== Supplied material
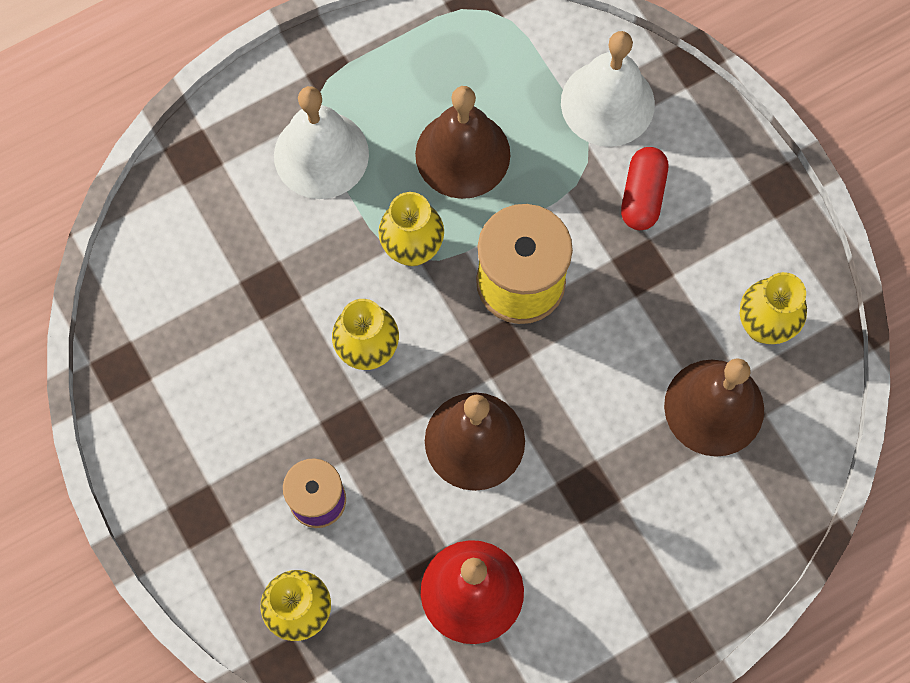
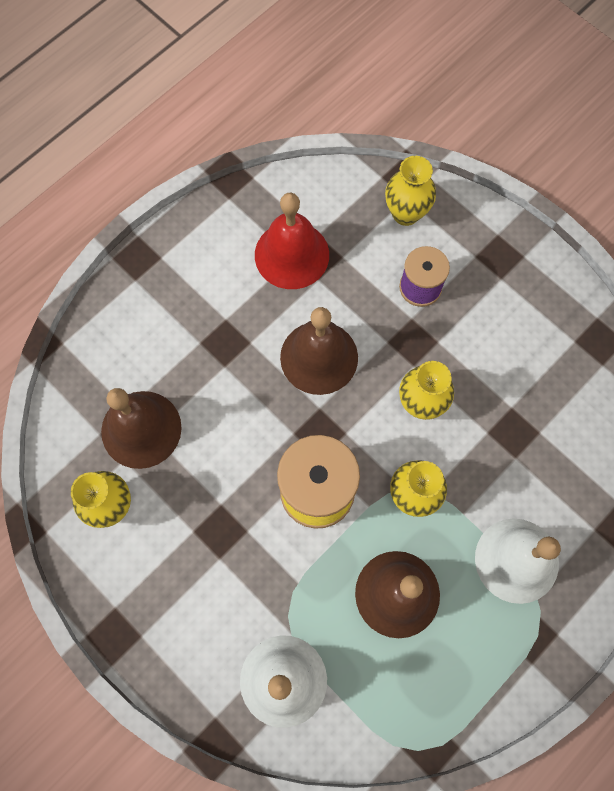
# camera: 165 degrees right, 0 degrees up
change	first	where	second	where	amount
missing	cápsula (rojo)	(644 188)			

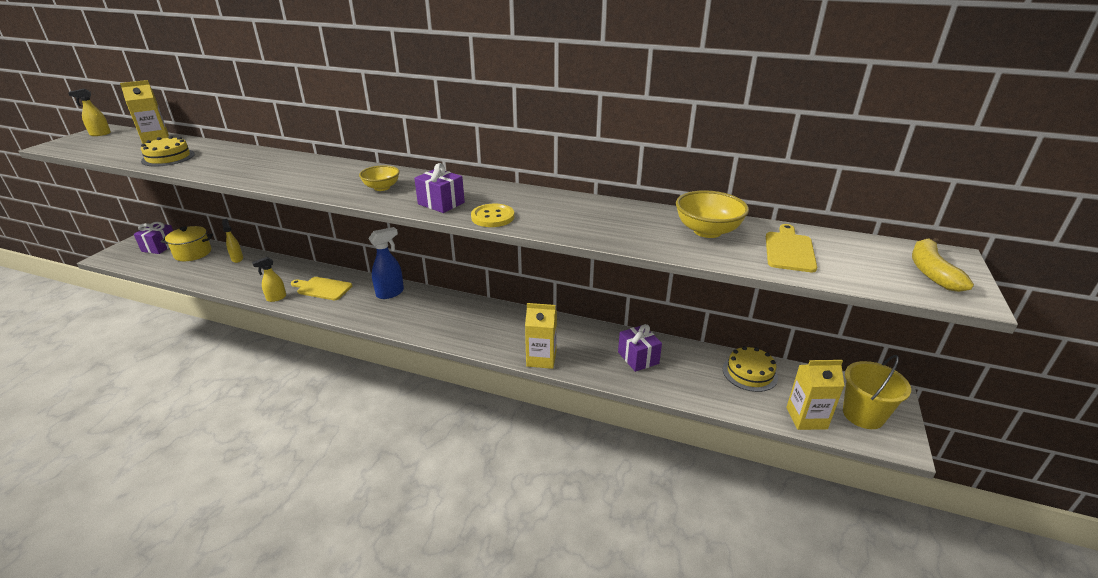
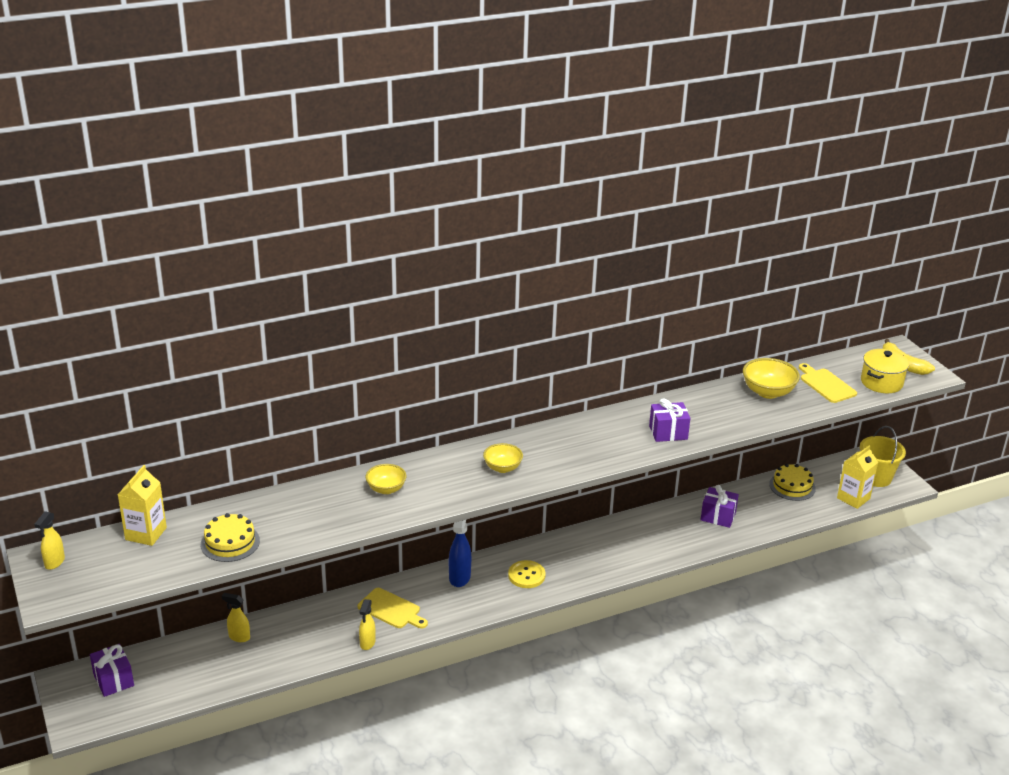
# camera: 45 degrees left, 0 degrees up
change	first	where	second	where	amount
relocated	olla (amarillo)	(187 243)		(885 371)	
spun	tabla de cortar (amarillo)	(321 288)		(393 608)	120 degrees counterclockwise
relocated	regalo (morado)	(439 188)		(669 420)	
relocated	botón (amarillo)	(492 215)		(527 574)	
missing	cartón de leche (amarillo)	(541 336)			
appeared			cuenco (amarillo)	(385 479)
====
▶ [Task objective] Write the records out in full, word for word; leave every picture behind.

▶ [Exercise result]
# camera: 165 degrees right, 0 degrees up
change	first	where	second	where	amount
missing	cápsula (rojo)	(644 188)			

# camera: 45 degrees left, 0 degrees up
change	first	where	second	where	amount
relocated	olla (amarillo)	(187 243)		(885 371)	
spun	tabla de cortar (amarillo)	(321 288)		(393 608)	120 degrees counterclockwise
relocated	regalo (morado)	(439 188)		(669 420)	
relocated	botón (amarillo)	(492 215)		(527 574)	
missing	cartón de leche (amarillo)	(541 336)			
appeared			cuenco (amarillo)	(385 479)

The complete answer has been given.